## Work required
You are asked to filter the data below and copy every line holding "turned".

## Raw data
══════

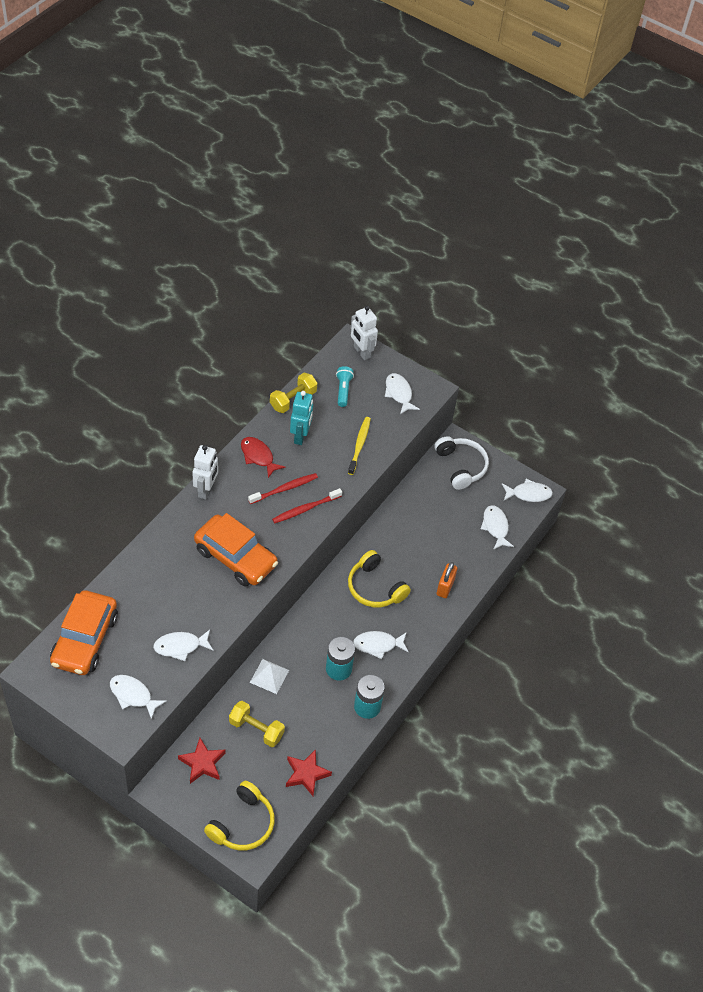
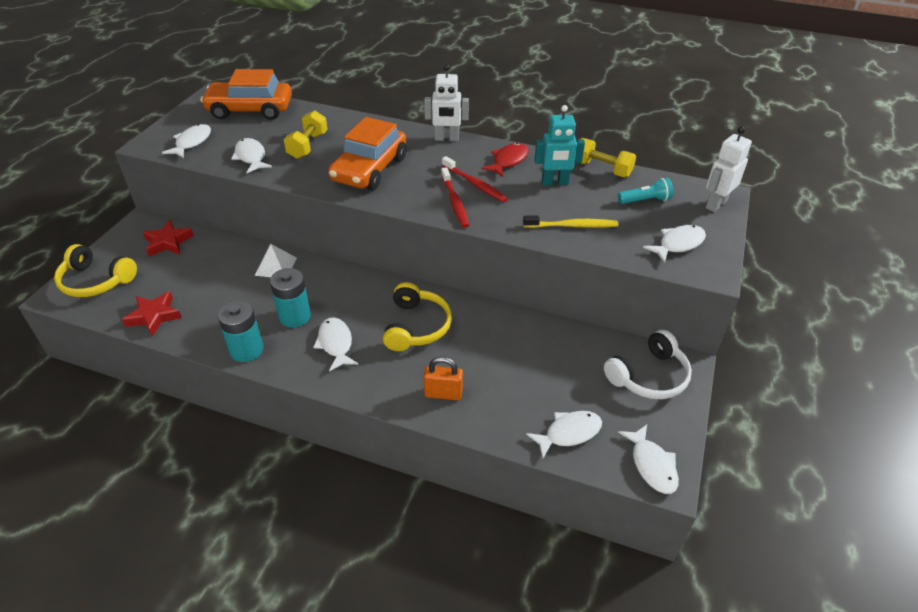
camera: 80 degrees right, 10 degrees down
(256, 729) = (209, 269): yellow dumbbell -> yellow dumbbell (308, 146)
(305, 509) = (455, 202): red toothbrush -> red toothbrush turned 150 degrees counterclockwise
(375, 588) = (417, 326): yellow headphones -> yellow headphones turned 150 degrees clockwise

══════

## Final answer
(305, 509) = (455, 202): red toothbrush -> red toothbrush turned 150 degrees counterclockwise
(375, 588) = (417, 326): yellow headphones -> yellow headphones turned 150 degrees clockwise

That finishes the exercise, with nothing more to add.